* _Provided material_:
■ ■ ■ ■

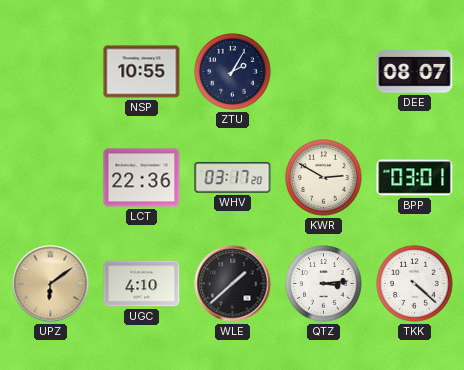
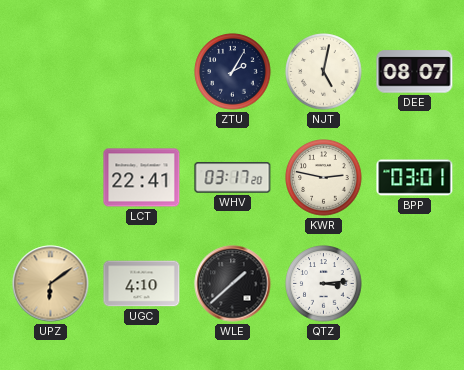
NSP: 10:55 -> none
NJT: none -> 5:02
LCT: 22:36 -> 22:41
KWR: 2:50 -> 2:47
TKK: 4:22 -> none
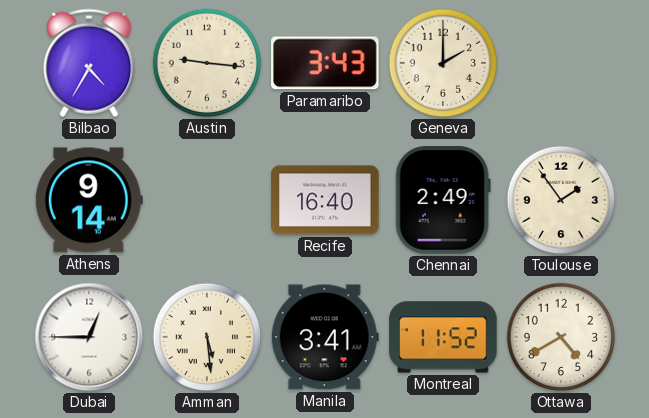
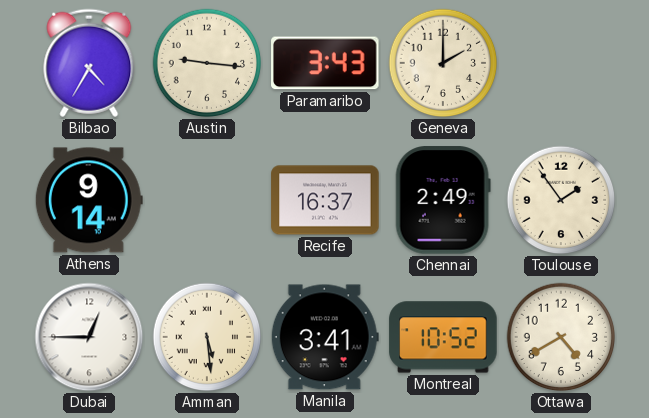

■ ■ ■ ■

* _What you are asked to do_:
Rewrite the records with every "none" changed to "empty" and everything else kept the same. Leave the pictures out.

* _Exercise response_:
NSP: 10:55 -> empty
NJT: empty -> 5:02
LCT: 22:36 -> 22:41
KWR: 2:50 -> 2:47
TKK: 4:22 -> empty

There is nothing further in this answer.